Supplied material:
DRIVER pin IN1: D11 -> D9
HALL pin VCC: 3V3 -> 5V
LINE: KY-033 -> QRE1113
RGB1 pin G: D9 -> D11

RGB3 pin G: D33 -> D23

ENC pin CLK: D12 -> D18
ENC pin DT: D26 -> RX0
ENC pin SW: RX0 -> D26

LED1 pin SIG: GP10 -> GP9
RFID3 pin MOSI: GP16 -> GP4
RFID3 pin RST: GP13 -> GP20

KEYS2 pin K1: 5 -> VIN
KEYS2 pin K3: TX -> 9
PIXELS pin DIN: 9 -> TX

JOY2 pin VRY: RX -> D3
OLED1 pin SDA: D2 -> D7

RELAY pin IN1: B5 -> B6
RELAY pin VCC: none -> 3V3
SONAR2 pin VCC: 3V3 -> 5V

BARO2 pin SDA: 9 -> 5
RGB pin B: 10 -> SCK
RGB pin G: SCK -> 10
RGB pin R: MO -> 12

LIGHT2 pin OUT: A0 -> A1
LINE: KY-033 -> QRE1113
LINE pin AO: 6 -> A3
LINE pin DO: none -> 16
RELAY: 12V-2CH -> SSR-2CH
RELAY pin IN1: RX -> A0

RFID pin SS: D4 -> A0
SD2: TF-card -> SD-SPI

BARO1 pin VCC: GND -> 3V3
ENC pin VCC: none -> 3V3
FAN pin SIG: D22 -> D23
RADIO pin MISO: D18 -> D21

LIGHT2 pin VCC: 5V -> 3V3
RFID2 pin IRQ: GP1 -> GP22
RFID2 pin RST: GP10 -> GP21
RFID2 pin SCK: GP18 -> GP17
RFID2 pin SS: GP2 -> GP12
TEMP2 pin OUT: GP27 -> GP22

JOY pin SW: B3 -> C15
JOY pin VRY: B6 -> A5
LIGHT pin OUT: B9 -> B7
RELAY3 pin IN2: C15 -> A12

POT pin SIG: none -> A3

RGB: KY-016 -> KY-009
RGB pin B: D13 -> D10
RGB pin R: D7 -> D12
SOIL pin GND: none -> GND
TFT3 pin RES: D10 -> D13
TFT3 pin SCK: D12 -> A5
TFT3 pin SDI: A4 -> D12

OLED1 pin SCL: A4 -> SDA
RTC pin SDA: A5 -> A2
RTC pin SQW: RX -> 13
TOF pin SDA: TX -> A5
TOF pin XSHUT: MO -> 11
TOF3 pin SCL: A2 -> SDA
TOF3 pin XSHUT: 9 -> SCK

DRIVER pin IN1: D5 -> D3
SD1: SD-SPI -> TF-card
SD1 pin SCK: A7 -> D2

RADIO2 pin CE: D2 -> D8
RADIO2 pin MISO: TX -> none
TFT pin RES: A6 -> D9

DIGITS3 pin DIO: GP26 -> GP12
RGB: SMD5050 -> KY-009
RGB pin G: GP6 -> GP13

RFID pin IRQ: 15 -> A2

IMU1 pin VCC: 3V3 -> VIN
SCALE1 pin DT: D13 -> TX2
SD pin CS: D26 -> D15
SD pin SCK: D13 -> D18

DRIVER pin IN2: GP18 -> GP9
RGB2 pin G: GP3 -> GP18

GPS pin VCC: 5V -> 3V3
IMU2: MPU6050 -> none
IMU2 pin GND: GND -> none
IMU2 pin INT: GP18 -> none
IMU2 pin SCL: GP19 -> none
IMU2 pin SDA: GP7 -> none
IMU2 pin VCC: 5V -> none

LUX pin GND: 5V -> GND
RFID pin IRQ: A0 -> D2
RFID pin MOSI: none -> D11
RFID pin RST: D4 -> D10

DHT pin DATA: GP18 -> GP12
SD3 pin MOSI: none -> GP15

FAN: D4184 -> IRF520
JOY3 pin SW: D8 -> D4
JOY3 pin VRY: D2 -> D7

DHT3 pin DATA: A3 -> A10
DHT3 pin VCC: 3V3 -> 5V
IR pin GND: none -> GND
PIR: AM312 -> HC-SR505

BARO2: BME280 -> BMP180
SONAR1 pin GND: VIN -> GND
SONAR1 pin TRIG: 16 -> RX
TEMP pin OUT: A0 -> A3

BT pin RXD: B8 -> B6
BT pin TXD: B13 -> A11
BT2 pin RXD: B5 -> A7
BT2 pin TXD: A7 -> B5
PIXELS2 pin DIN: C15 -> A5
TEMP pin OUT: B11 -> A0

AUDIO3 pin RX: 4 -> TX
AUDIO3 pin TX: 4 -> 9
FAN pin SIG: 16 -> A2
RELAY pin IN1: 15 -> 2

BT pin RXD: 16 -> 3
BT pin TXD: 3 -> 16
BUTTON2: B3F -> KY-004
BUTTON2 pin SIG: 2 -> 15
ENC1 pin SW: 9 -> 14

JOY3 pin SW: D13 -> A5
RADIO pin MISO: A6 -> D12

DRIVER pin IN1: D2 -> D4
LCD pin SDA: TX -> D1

What you will do: Some lines in the material contain "DATA". Show all of them.

Task response:
DHT pin DATA: GP18 -> GP12
DHT3 pin DATA: A3 -> A10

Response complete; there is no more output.